··· SOURCE DATA ···

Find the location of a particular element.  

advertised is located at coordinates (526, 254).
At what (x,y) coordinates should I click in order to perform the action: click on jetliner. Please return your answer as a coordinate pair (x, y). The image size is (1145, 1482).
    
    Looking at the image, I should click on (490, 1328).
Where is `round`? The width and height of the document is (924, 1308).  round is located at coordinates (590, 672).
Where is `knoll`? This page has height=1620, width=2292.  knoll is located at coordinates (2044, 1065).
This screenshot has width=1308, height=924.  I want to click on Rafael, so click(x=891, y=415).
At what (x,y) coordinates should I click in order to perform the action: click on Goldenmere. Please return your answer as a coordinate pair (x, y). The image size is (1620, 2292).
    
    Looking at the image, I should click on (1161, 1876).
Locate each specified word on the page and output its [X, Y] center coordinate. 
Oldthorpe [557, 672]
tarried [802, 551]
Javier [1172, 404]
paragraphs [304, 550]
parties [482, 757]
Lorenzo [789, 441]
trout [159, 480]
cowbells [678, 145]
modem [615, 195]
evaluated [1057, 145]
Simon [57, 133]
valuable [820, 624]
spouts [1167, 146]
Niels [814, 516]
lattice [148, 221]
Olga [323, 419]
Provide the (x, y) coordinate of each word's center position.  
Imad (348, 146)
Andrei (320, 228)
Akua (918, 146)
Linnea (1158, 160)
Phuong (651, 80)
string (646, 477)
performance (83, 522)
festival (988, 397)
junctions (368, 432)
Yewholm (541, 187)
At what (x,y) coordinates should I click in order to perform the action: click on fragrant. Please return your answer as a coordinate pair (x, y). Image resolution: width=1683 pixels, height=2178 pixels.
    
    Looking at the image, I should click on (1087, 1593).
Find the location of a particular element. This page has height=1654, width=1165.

···

◆ **PROMPT**: Copy out the listing above, substituting "pair of numbers" for every occurrence of "coordinate pair" and leaving all other text unchanged.

◆ **THE ANSWER**:
Find the location of a particular element.  

advertised is located at coordinates (526, 254).
At what (x,y) coordinates should I click in order to perform the action: click on jetliner. Please return your answer as a pair of numbers (x, y). The image size is (1145, 1482).
    
    Looking at the image, I should click on (490, 1328).
Where is `round`? The width and height of the document is (924, 1308).  round is located at coordinates (590, 672).
Where is `knoll`? This page has height=1620, width=2292.  knoll is located at coordinates (2044, 1065).
This screenshot has width=1308, height=924.  I want to click on Rafael, so click(x=891, y=415).
At what (x,y) coordinates should I click in order to perform the action: click on Goldenmere. Please return your answer as a pair of numbers (x, y). The image size is (1620, 2292).
    
    Looking at the image, I should click on (1161, 1876).
Locate each specified word on the page and output its [X, Y] center coordinate. 
Oldthorpe [557, 672]
tarried [802, 551]
Javier [1172, 404]
paragraphs [304, 550]
parties [482, 757]
Lorenzo [789, 441]
trout [159, 480]
cowbells [678, 145]
modem [615, 195]
evaluated [1057, 145]
Simon [57, 133]
valuable [820, 624]
spouts [1167, 146]
Niels [814, 516]
lattice [148, 221]
Olga [323, 419]
Provide the (x, y) coordinate of each word's center position.  
Imad (348, 146)
Andrei (320, 228)
Akua (918, 146)
Linnea (1158, 160)
Phuong (651, 80)
string (646, 477)
performance (83, 522)
festival (988, 397)
junctions (368, 432)
Yewholm (541, 187)
At what (x,y) coordinates should I click in order to perform the action: click on fragrant. Please return your answer as a pair of numbers (x, y). Image resolution: width=1683 pixels, height=2178 pixels.
    
    Looking at the image, I should click on (1087, 1593).
Find the location of a particular element. This page has height=1654, width=1165.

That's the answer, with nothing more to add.